Exercise directions: Using the material that follows, output exactly the lines from the one containing "(283, 213) = (217, 423): red" through the one containing "(474, 224) = (530, 313): turquoise", with both ends kept.

Input records:
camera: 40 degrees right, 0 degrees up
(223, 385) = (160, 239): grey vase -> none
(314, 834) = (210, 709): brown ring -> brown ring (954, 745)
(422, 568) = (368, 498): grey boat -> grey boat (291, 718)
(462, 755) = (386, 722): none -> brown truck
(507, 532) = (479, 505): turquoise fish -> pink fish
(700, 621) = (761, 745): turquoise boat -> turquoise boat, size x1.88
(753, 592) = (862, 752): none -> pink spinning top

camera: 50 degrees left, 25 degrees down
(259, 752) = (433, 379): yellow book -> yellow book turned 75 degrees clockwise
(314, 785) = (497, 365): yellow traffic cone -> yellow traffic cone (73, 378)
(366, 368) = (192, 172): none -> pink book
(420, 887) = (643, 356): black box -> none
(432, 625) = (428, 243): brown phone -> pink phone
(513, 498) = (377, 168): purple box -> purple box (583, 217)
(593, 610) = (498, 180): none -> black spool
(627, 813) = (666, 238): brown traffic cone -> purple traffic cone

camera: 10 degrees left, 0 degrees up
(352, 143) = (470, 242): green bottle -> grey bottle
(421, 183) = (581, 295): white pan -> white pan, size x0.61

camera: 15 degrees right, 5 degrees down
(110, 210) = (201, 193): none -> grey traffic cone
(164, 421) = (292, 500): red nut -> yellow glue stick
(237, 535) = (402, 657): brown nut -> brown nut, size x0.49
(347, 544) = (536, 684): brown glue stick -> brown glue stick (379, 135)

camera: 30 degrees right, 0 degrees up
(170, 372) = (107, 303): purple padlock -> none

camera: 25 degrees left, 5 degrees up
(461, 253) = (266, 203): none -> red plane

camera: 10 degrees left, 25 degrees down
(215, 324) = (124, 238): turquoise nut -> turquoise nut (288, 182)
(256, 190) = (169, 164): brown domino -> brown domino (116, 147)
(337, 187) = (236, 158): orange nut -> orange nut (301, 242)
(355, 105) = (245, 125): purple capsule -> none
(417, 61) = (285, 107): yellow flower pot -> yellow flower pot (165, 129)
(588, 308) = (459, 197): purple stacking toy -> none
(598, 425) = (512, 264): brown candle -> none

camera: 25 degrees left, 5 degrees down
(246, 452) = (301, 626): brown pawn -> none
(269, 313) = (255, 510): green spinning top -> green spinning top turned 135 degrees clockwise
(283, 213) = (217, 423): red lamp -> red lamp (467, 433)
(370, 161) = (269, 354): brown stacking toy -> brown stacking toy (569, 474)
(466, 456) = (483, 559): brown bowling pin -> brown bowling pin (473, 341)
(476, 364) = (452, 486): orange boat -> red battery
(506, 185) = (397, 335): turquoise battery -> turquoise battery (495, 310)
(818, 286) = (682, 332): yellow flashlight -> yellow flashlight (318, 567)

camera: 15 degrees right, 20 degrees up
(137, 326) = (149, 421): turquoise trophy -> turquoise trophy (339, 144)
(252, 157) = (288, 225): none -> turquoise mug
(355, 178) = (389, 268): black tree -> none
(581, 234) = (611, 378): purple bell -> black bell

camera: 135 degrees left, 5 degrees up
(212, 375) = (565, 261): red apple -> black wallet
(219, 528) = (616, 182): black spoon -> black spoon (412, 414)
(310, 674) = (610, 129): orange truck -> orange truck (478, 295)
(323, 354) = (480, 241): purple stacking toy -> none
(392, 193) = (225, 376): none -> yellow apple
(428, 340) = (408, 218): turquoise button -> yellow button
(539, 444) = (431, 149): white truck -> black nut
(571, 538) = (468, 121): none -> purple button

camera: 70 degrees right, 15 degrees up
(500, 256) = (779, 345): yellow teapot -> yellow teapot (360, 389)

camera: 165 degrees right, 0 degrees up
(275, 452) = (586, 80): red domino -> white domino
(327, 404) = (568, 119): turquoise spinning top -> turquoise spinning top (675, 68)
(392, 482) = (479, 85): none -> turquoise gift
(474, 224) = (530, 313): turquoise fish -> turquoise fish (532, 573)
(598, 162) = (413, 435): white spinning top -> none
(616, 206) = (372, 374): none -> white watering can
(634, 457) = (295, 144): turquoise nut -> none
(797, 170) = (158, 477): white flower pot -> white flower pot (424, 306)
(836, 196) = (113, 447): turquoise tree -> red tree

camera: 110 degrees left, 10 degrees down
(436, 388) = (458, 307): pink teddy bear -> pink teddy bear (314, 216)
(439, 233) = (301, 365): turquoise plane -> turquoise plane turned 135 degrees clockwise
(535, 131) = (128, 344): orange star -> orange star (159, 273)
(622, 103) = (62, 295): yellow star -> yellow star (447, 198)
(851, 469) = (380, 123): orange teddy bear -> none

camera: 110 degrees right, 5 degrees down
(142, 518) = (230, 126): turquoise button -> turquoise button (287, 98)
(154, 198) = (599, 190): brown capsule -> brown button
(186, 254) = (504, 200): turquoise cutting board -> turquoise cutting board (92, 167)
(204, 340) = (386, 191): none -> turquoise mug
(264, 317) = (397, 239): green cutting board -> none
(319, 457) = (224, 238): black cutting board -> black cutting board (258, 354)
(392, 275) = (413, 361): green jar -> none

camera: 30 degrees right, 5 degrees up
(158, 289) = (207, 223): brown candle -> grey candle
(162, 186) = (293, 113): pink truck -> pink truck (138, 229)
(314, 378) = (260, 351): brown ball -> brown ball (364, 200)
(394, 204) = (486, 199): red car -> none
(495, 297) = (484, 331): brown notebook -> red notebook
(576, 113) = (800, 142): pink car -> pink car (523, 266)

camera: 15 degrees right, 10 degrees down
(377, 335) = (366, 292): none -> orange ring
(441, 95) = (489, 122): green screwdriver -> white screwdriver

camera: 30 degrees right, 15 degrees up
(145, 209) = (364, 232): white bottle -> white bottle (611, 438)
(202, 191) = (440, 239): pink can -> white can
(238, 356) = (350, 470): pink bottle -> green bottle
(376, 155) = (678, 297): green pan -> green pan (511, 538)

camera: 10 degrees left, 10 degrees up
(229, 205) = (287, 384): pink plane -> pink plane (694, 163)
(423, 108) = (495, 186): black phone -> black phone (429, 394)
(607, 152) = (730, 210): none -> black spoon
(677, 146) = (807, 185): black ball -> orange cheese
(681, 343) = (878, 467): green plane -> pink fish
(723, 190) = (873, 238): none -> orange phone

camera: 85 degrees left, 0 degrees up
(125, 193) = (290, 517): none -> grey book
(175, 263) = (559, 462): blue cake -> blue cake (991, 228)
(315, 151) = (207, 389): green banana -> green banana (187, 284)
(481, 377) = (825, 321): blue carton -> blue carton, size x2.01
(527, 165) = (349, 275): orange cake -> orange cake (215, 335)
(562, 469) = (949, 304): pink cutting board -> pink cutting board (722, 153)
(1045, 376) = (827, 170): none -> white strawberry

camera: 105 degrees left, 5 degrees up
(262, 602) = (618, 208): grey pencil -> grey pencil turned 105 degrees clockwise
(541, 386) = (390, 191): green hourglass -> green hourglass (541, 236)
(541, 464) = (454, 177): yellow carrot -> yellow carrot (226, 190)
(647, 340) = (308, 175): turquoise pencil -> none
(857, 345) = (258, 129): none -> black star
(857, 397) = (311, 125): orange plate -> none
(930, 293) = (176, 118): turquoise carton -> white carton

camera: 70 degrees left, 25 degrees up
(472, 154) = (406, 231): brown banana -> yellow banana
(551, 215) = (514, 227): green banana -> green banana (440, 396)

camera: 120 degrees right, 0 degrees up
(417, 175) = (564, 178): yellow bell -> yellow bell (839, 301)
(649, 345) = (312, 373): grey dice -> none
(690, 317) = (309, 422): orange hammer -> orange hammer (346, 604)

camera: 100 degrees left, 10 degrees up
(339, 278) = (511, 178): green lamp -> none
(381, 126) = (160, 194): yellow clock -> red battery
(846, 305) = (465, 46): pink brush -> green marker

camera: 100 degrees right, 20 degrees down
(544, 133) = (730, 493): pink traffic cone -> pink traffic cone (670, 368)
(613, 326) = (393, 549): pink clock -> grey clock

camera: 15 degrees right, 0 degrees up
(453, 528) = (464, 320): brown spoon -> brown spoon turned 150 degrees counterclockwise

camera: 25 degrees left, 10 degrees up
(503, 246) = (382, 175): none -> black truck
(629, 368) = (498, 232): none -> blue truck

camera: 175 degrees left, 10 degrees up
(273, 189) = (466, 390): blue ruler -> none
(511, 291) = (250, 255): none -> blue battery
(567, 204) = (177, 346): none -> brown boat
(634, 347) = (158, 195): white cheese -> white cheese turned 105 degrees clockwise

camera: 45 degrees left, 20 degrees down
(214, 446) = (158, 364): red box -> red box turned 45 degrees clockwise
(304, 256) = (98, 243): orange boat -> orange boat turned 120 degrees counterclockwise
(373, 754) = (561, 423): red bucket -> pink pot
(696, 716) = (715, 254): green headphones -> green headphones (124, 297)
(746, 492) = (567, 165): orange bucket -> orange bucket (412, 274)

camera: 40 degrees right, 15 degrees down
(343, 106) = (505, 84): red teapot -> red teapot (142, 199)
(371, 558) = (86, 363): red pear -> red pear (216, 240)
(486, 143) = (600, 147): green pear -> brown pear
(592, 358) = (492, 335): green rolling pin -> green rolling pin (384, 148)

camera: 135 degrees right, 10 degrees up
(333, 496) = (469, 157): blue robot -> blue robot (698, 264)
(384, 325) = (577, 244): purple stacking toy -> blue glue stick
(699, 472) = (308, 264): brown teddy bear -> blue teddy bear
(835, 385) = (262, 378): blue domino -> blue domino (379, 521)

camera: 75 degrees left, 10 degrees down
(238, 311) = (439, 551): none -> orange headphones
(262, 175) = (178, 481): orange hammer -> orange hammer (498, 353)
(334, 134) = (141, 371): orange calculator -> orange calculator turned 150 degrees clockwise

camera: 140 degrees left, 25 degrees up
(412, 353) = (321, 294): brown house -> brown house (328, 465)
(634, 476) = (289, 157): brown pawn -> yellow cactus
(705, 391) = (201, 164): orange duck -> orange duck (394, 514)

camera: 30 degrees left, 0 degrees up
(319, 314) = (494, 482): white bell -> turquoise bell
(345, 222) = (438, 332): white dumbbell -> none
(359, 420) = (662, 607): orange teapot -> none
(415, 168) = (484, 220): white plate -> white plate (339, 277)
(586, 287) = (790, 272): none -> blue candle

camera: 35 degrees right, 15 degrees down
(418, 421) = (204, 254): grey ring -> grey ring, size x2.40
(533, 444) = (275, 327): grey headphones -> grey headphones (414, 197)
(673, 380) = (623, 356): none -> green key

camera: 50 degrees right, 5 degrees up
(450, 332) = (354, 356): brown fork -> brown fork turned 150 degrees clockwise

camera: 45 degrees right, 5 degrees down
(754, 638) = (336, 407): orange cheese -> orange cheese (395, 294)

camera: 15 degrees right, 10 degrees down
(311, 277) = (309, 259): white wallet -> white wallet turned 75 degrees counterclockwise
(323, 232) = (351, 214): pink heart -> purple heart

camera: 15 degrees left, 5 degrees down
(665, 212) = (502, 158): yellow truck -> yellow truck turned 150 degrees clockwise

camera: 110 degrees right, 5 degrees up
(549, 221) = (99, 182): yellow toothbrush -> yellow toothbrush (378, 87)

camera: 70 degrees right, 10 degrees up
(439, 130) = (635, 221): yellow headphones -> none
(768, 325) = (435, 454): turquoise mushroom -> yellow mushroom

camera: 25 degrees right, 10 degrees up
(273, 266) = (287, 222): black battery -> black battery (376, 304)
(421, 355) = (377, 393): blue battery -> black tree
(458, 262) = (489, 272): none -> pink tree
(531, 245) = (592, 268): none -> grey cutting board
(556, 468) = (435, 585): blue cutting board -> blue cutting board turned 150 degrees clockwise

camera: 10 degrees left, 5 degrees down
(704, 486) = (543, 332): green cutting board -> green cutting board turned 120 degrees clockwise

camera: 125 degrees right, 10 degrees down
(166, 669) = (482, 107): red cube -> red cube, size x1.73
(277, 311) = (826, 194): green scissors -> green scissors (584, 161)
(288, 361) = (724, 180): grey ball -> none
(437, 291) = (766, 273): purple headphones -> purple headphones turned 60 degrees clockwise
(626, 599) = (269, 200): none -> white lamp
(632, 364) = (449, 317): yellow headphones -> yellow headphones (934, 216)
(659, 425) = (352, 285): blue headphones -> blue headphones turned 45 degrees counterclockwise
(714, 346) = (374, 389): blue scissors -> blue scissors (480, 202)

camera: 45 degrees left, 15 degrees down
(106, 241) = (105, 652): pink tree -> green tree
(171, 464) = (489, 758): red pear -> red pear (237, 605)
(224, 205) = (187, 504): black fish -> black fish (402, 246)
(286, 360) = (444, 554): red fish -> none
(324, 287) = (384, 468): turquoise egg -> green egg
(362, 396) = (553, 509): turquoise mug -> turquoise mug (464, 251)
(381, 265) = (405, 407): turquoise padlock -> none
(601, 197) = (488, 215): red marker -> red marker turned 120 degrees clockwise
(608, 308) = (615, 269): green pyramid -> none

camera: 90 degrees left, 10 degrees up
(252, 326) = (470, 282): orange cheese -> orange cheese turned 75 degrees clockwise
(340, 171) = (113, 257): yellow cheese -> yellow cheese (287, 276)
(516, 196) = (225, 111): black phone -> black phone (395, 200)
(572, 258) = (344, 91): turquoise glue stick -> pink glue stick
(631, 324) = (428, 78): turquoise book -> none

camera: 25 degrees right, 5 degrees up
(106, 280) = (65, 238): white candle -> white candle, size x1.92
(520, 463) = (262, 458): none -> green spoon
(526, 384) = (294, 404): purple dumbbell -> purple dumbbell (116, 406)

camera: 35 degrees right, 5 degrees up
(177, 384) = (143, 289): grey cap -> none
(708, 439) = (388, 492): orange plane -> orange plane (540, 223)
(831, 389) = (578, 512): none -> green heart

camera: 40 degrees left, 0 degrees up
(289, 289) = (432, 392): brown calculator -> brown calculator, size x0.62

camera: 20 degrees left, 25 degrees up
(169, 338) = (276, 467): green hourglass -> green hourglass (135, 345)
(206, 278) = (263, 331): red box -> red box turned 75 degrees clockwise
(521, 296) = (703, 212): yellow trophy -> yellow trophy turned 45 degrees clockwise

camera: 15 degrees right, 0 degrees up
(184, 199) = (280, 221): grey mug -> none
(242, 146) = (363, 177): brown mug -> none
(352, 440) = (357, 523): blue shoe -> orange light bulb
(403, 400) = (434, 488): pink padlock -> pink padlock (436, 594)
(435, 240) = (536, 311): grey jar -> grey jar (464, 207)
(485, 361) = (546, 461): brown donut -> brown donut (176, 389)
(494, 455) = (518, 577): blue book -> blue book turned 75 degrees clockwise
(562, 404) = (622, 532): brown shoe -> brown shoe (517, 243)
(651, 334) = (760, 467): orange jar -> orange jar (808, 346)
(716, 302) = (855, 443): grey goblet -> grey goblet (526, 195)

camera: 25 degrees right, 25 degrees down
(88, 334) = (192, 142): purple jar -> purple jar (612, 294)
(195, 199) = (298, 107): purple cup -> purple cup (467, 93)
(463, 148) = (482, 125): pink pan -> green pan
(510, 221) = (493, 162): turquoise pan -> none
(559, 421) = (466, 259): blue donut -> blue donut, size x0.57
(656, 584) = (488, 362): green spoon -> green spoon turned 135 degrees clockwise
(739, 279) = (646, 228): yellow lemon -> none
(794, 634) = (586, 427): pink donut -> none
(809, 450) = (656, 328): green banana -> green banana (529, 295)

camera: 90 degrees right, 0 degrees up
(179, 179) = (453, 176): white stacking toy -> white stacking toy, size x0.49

Exercise answer:
(283, 213) = (217, 423): red lamp -> red lamp (467, 433)
(370, 161) = (269, 354): brown stacking toy -> brown stacking toy (569, 474)
(466, 456) = (483, 559): brown bowling pin -> brown bowling pin (473, 341)
(476, 364) = (452, 486): orange boat -> red battery
(506, 185) = (397, 335): turquoise battery -> turquoise battery (495, 310)
(818, 286) = (682, 332): yellow flashlight -> yellow flashlight (318, 567)

camera: 15 degrees right, 20 degrees up
(137, 326) = (149, 421): turquoise trophy -> turquoise trophy (339, 144)
(252, 157) = (288, 225): none -> turquoise mug
(355, 178) = (389, 268): black tree -> none
(581, 234) = (611, 378): purple bell -> black bell

camera: 135 degrees left, 5 degrees up
(212, 375) = (565, 261): red apple -> black wallet
(219, 528) = (616, 182): black spoon -> black spoon (412, 414)
(310, 674) = (610, 129): orange truck -> orange truck (478, 295)
(323, 354) = (480, 241): purple stacking toy -> none
(392, 193) = (225, 376): none -> yellow apple
(428, 340) = (408, 218): turquoise button -> yellow button
(539, 444) = (431, 149): white truck -> black nut
(571, 538) = (468, 121): none -> purple button

camera: 70 degrees right, 15 degrees up
(500, 256) = (779, 345): yellow teapot -> yellow teapot (360, 389)

camera: 165 degrees right, 0 degrees up
(275, 452) = (586, 80): red domino -> white domino
(327, 404) = (568, 119): turquoise spinning top -> turquoise spinning top (675, 68)
(392, 482) = (479, 85): none -> turquoise gift
(474, 224) = (530, 313): turquoise fish -> turquoise fish (532, 573)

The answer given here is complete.